### WHAT YOU ARE ASKED TO DO
Note each line in the data holding the string "Vorhängeschloss" and report it.

────

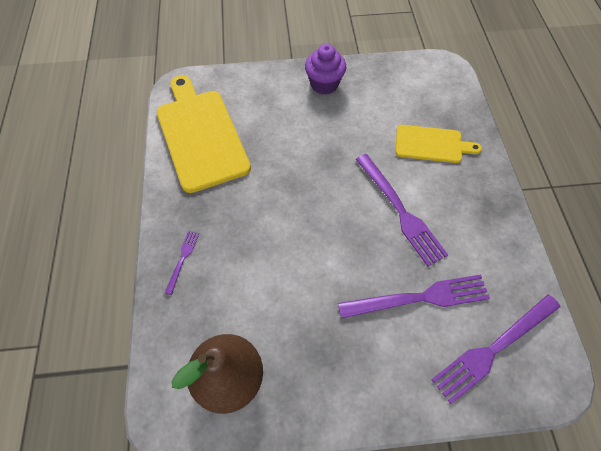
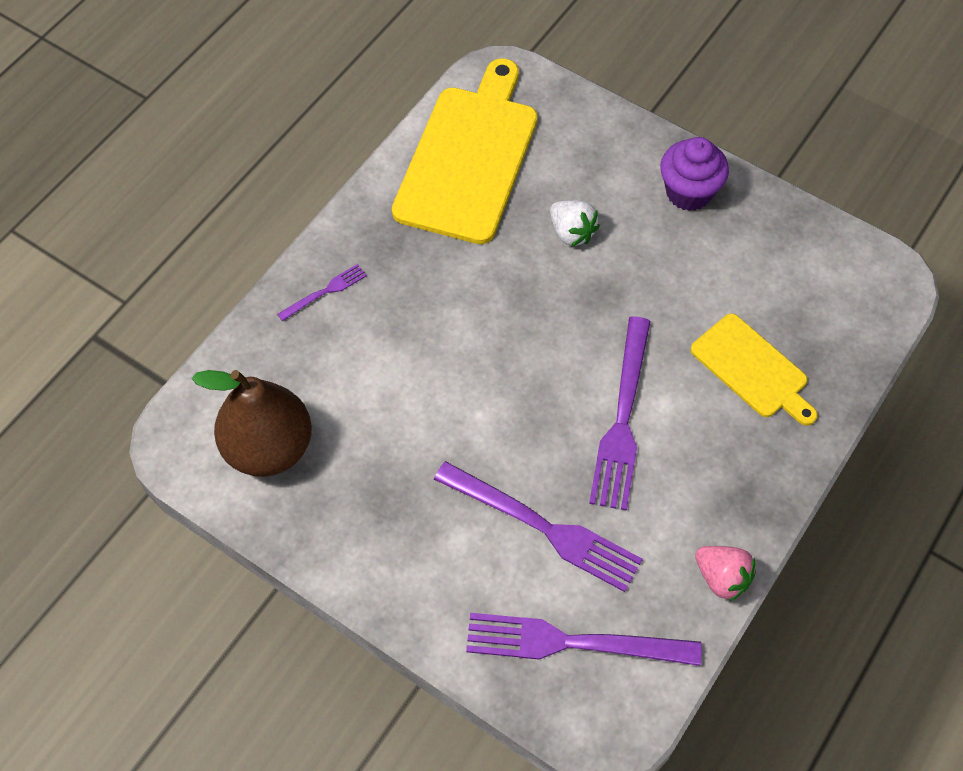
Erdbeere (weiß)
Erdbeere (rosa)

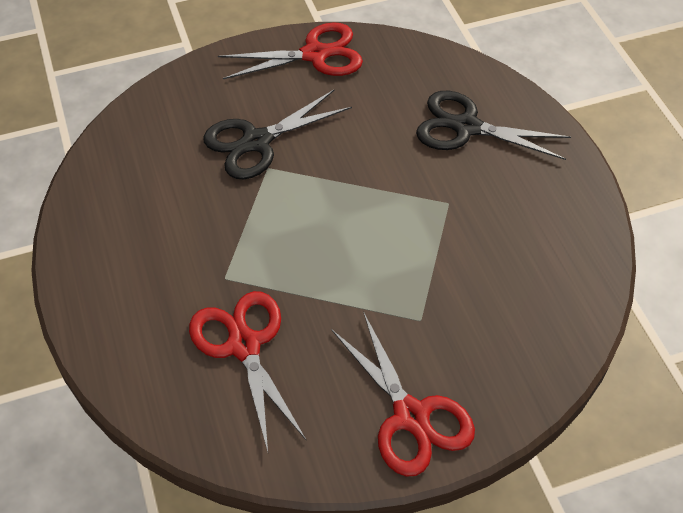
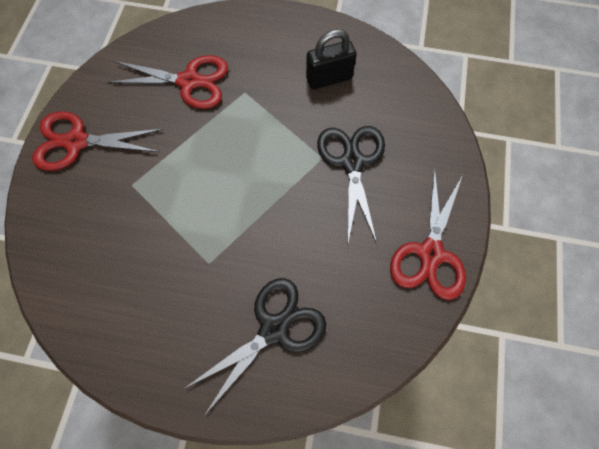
Vorhängeschloss (schwarz)

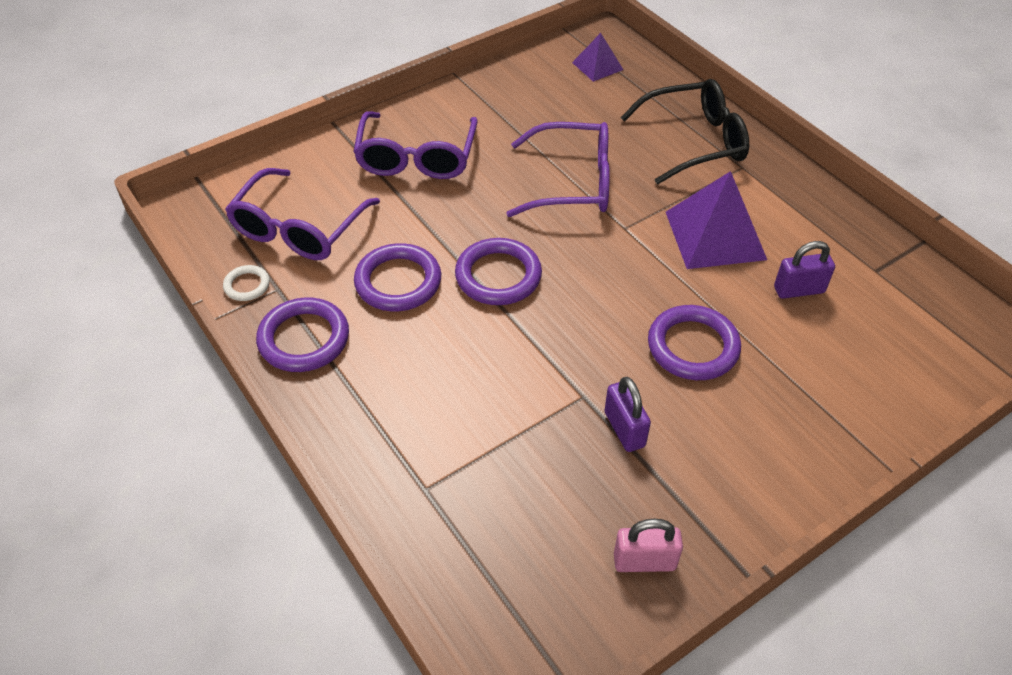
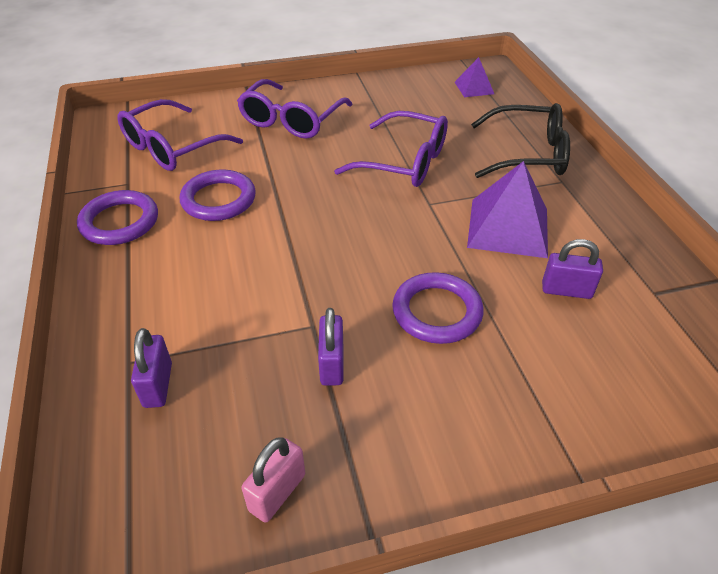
Ring (lila) (3rd from left in the first image)
Ring (weiß)
Vorhängeschloss (rosa)
Vorhängeschloss (lila) (1st from left)

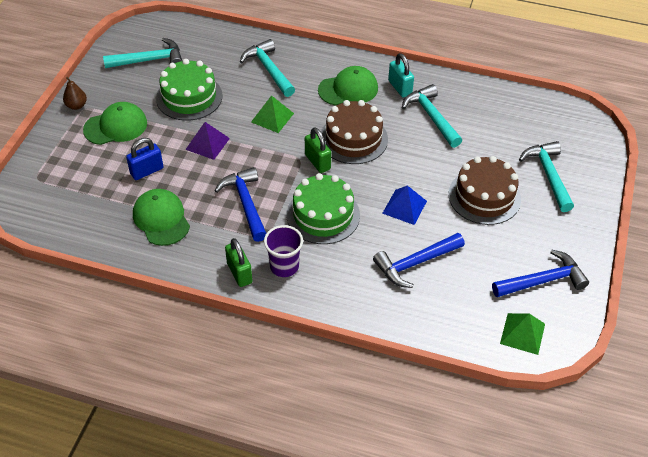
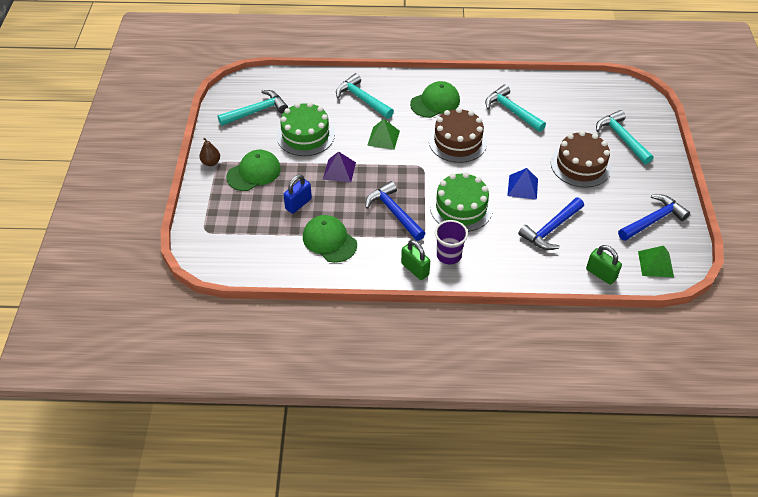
Vorhängeschloss (türkis)
Vorhängeschloss (grün) (2nd from left)

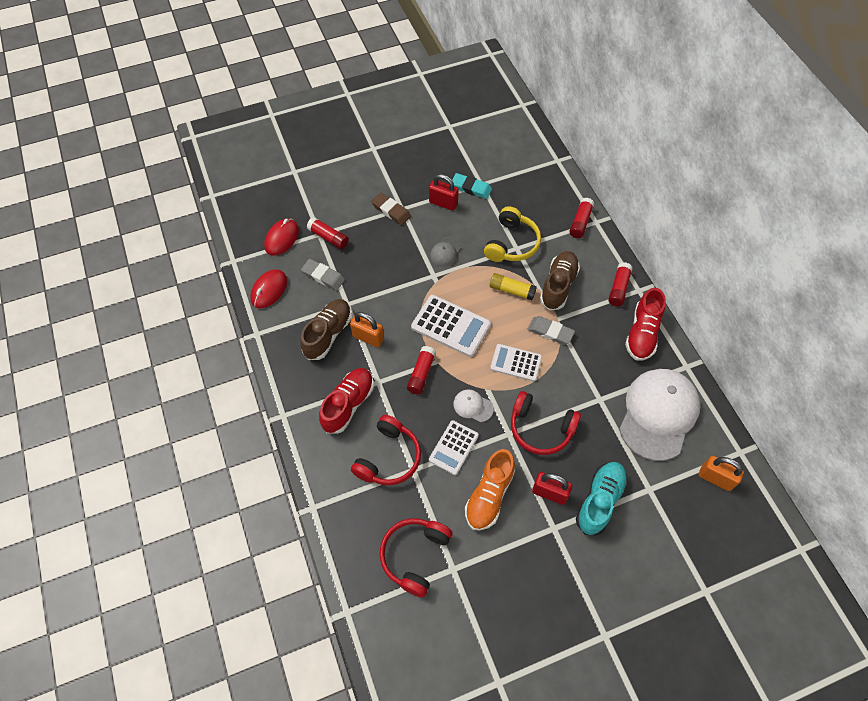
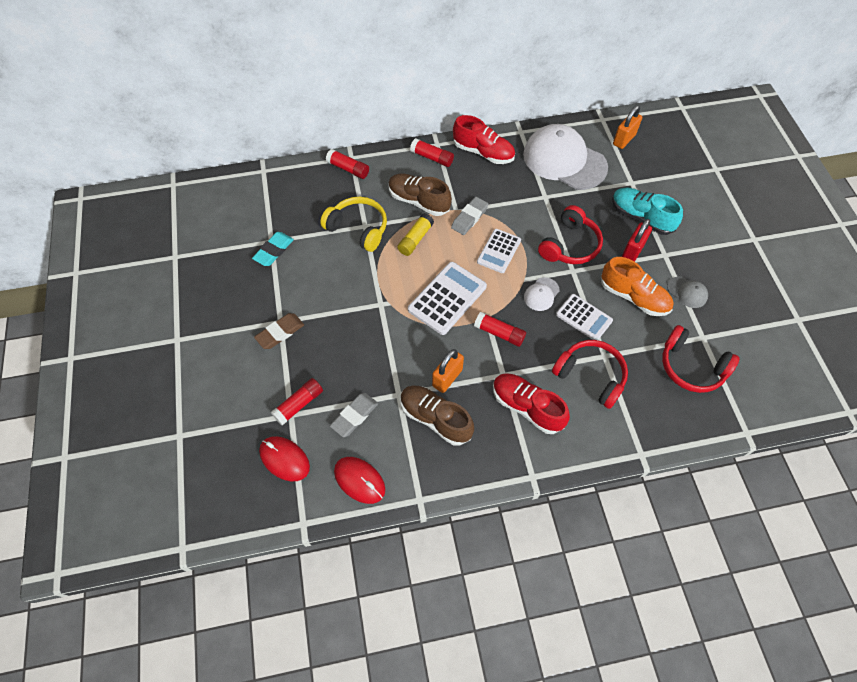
Vorhängeschloss (rot) (1st from left in the first image)
Kappe (grau)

────

### EXERCISE ANSWER
Vorhängeschloss (schwarz)
Vorhängeschloss (rosa)
Vorhängeschloss (lila) (1st from left)
Vorhängeschloss (türkis)
Vorhängeschloss (grün) (2nd from left)
Vorhängeschloss (rot) (1st from left in the first image)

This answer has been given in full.